··· RECORDED DATA ···
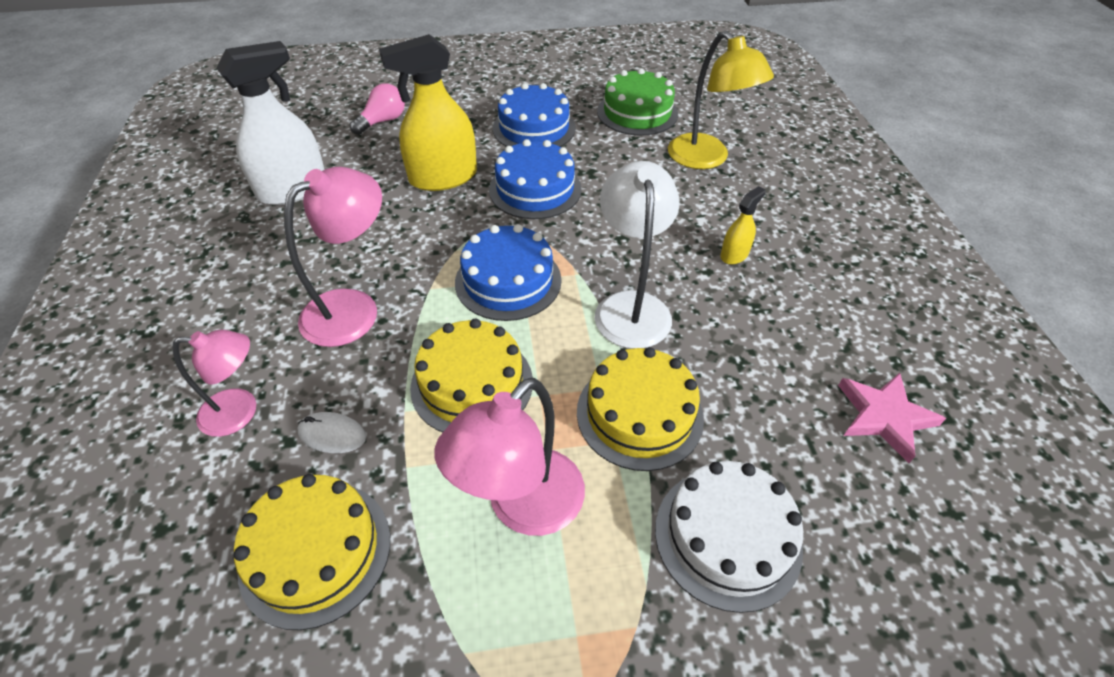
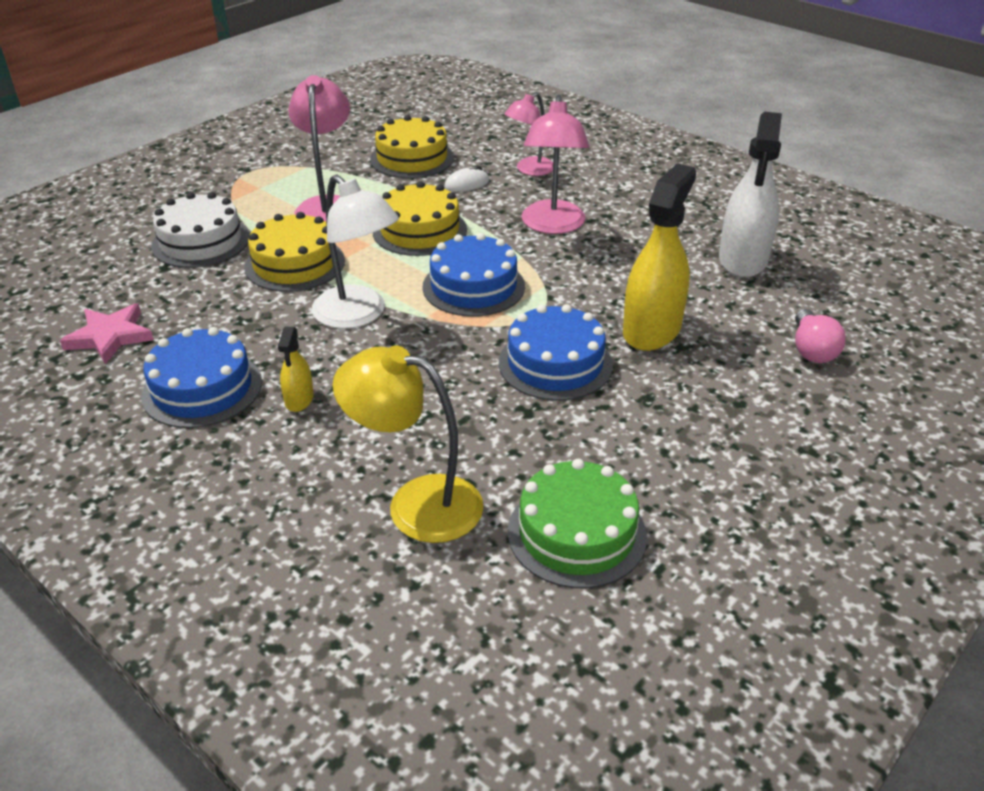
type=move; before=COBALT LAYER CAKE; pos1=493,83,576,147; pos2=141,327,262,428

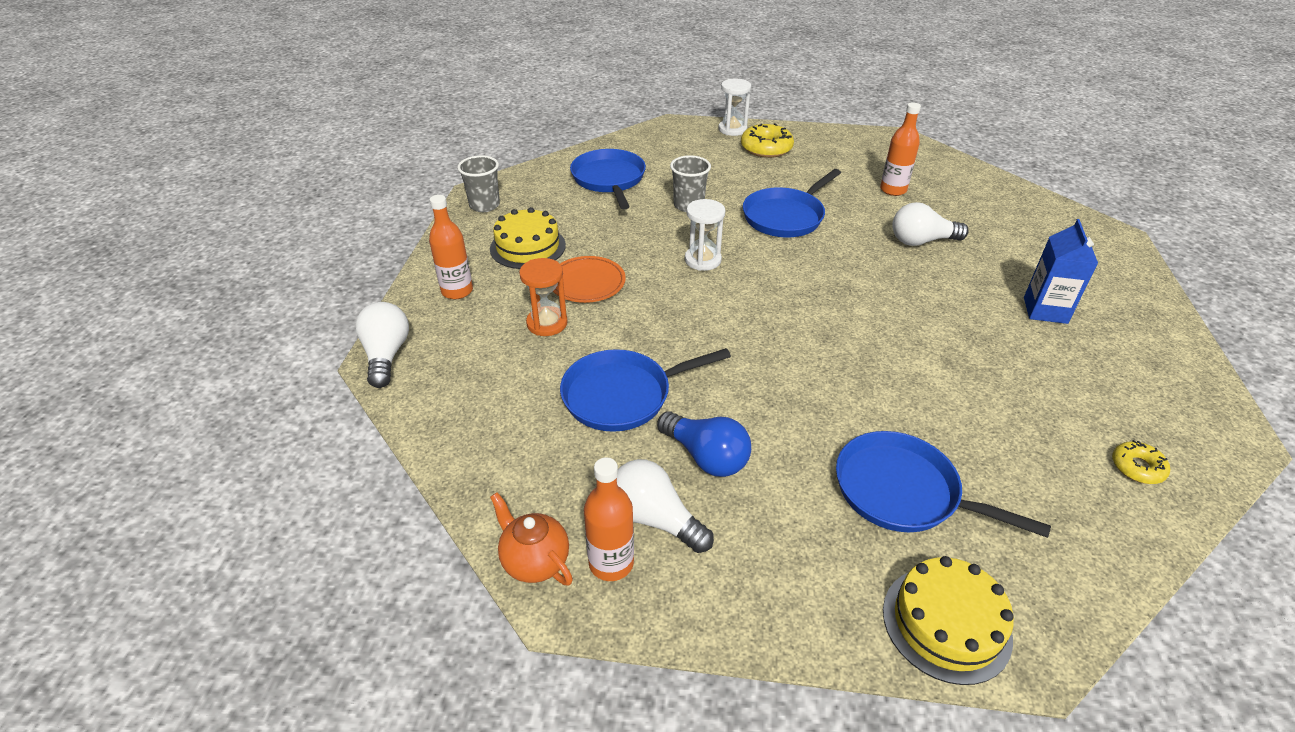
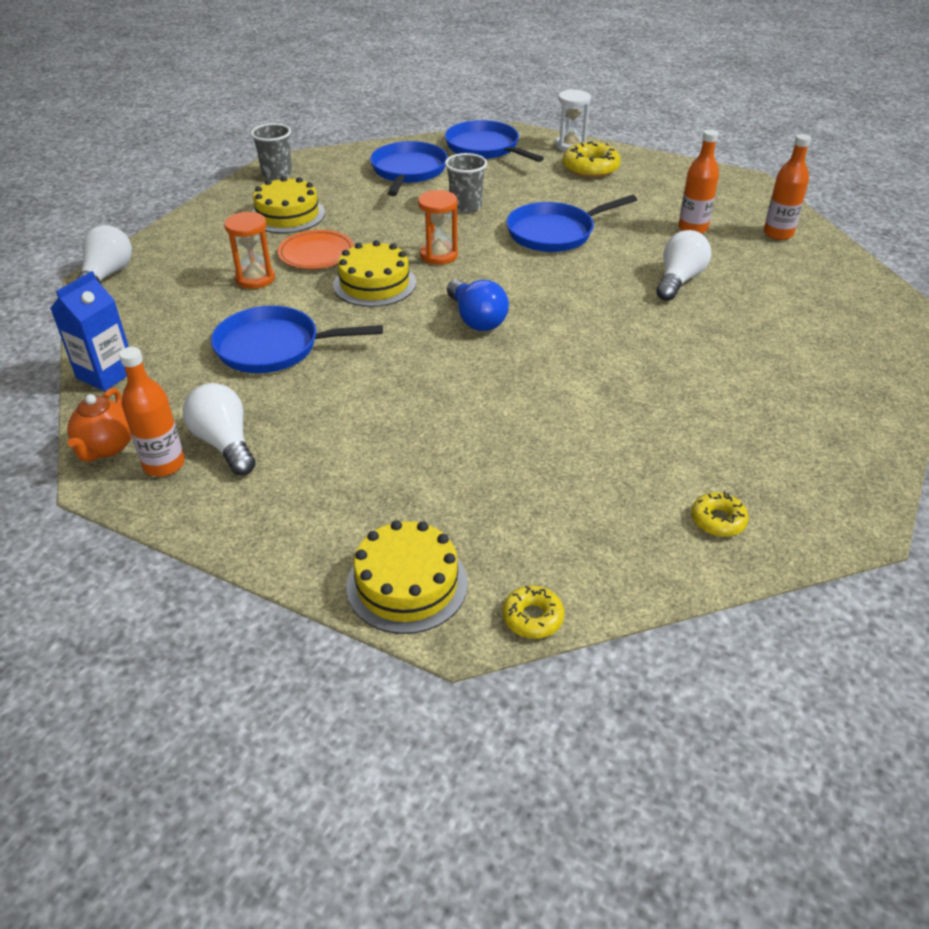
type=insert; after=BRIGHT YELLOW LAYER CAKE; pos2=333,240,416,307
type=insert; after=BRIGHT YELLOW GLAZED DONUT; pos2=503,586,564,638
type=move; before=ORANGE FLASK; pos1=429,195,473,299; pos2=764,134,811,240
type=move; before=COBALT BULB; pos1=657,411,751,477; pos2=447,279,509,331
type=move; before=COBALT FRYING PAN; pos1=836,431,1051,538; pos2=445,120,544,162
type=move; before=COBALT JUICE CARTON; pos1=1024,219,1098,324; pos2=50,271,129,391
type=recolor; before=PURE WHITE SAND TIMER; after=ORANGE SAND TIMER; pos1=685,199,725,271; pos2=418,190,458,265
type=rotate; before=ORANGE CHINA TEAPOT; pos1=490,492,573,586; pos2=67,388,132,462; turn=-150
type=rotate; before=PURE WHITE BULB; pos1=892,202,969,246; pos2=656,230,711,301; turn=105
···
BRIEF: All records above need to be returned exactly. Omit the pictures.

ANSWER AREA:
type=move; before=COBALT LAYER CAKE; pos1=493,83,576,147; pos2=141,327,262,428

type=insert; after=BRIGHT YELLOW LAYER CAKE; pos2=333,240,416,307
type=insert; after=BRIGHT YELLOW GLAZED DONUT; pos2=503,586,564,638
type=move; before=ORANGE FLASK; pos1=429,195,473,299; pos2=764,134,811,240
type=move; before=COBALT BULB; pos1=657,411,751,477; pos2=447,279,509,331
type=move; before=COBALT FRYING PAN; pos1=836,431,1051,538; pos2=445,120,544,162
type=move; before=COBALT JUICE CARTON; pos1=1024,219,1098,324; pos2=50,271,129,391
type=recolor; before=PURE WHITE SAND TIMER; after=ORANGE SAND TIMER; pos1=685,199,725,271; pos2=418,190,458,265
type=rotate; before=ORANGE CHINA TEAPOT; pos1=490,492,573,586; pos2=67,388,132,462; turn=-150
type=rotate; before=PURE WHITE BULB; pos1=892,202,969,246; pos2=656,230,711,301; turn=105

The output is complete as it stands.